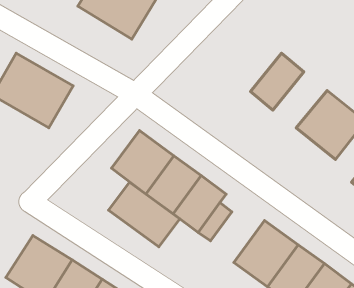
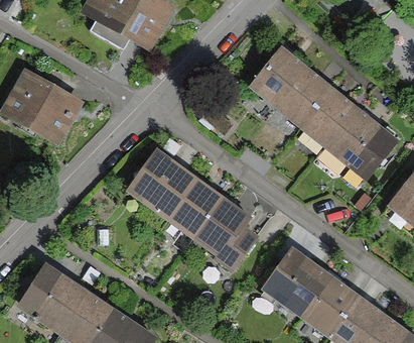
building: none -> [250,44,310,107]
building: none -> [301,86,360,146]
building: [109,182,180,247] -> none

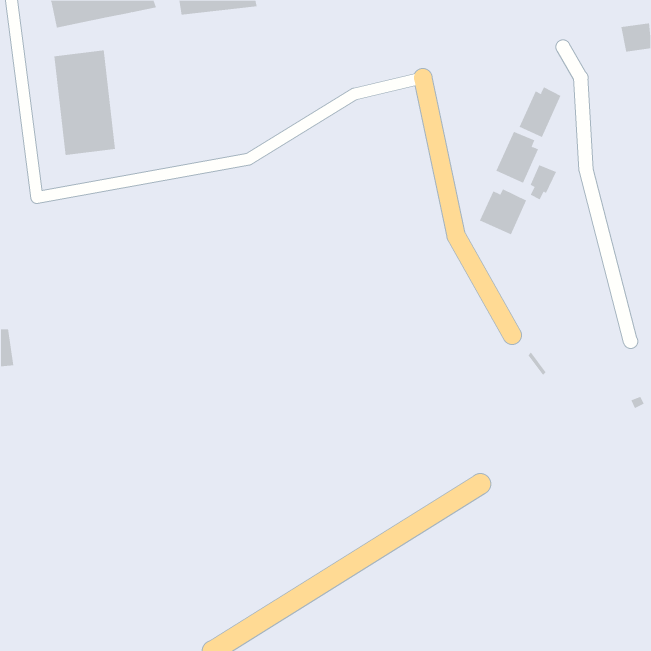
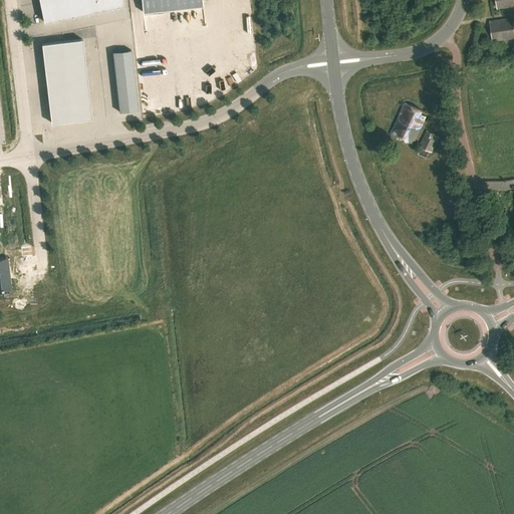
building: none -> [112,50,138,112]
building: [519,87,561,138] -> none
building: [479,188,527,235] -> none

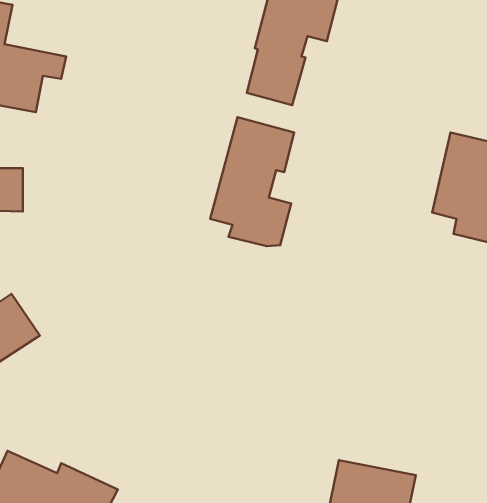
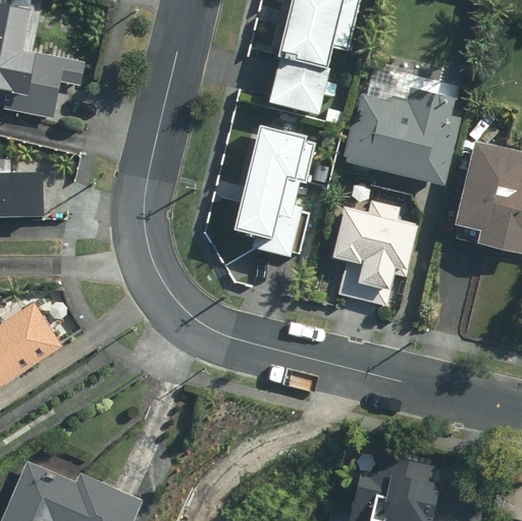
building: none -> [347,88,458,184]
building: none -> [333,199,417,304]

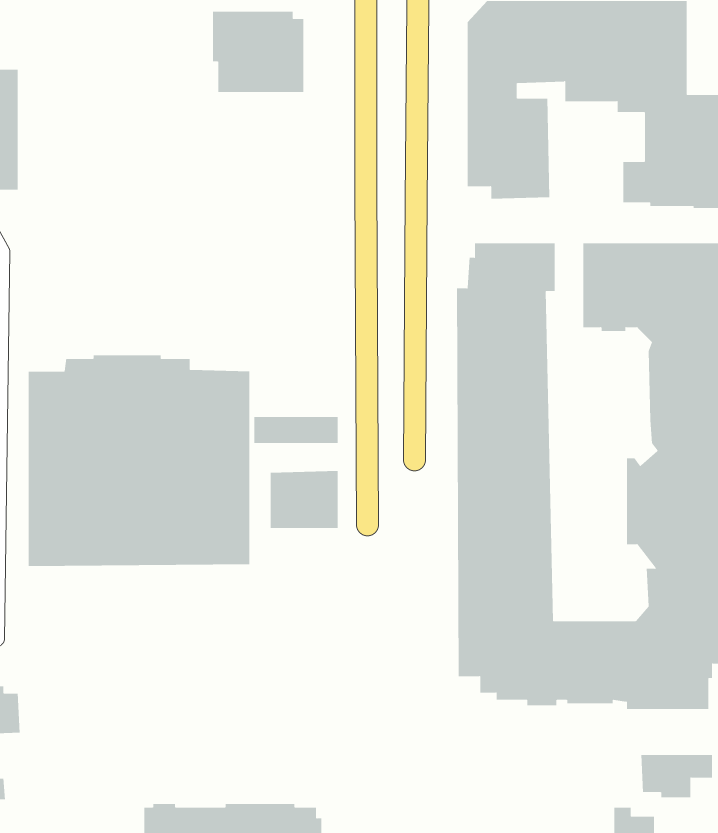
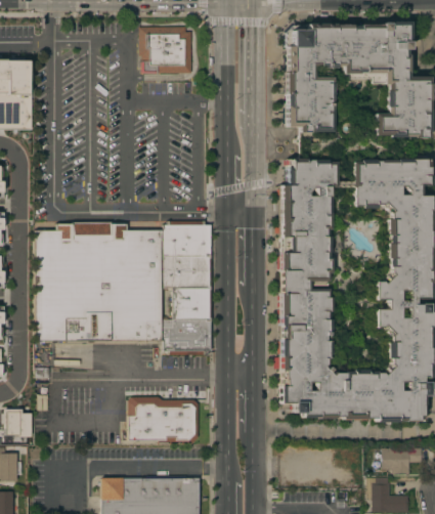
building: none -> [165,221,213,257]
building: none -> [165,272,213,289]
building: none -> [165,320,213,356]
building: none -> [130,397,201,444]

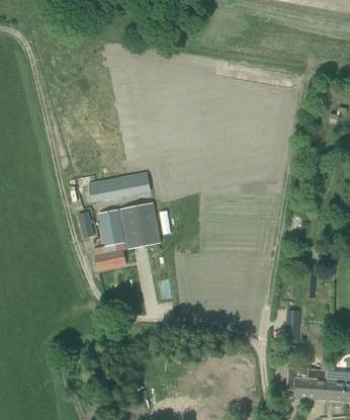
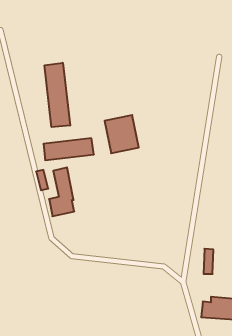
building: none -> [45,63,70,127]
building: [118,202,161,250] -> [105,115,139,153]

...

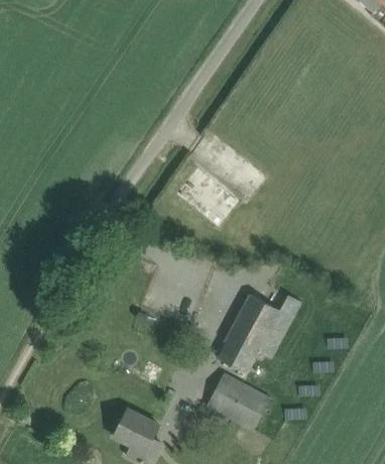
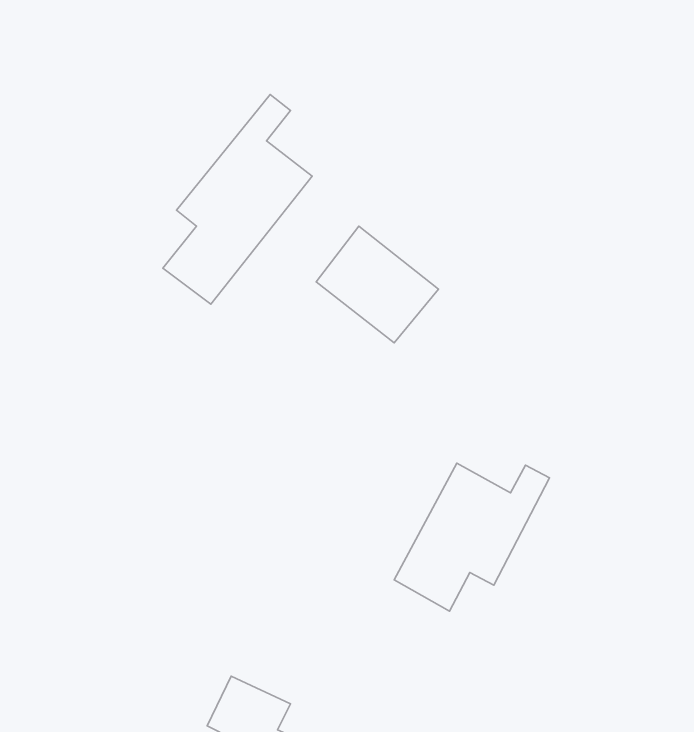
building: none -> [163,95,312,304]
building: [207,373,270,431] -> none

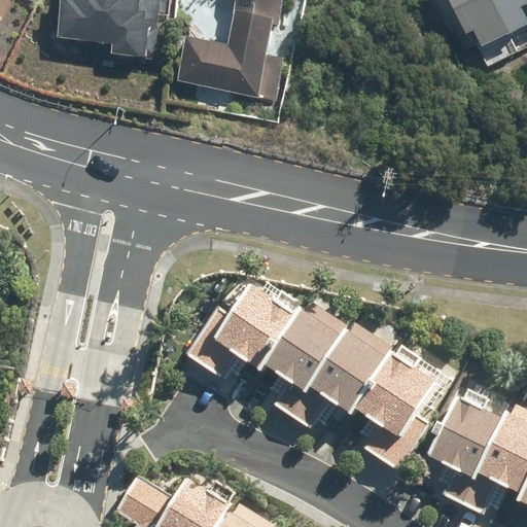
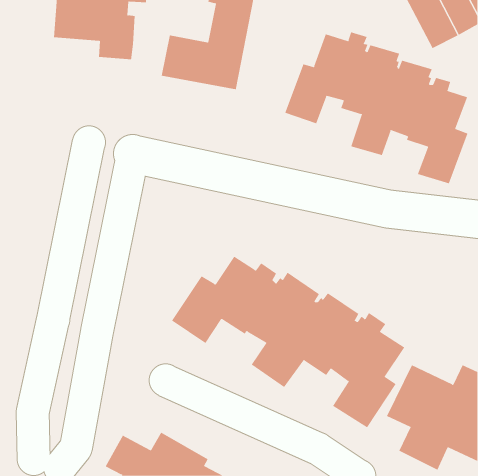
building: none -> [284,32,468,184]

WORK ORDER ->
All that should appear in the answer is the lines above from the line with "building: none -> [250,44,310,107]" through the line with "building: none -> [45,63,70,127]", retyped exactly, pictures left out.

RESPONSE BOX ->
building: none -> [250,44,310,107]
building: none -> [301,86,360,146]
building: [109,182,180,247] -> none

building: none -> [112,50,138,112]
building: [519,87,561,138] -> none
building: [479,188,527,235] -> none

building: none -> [347,88,458,184]
building: none -> [333,199,417,304]

building: none -> [165,221,213,257]
building: none -> [165,272,213,289]
building: none -> [165,320,213,356]
building: none -> [130,397,201,444]

building: none -> [45,63,70,127]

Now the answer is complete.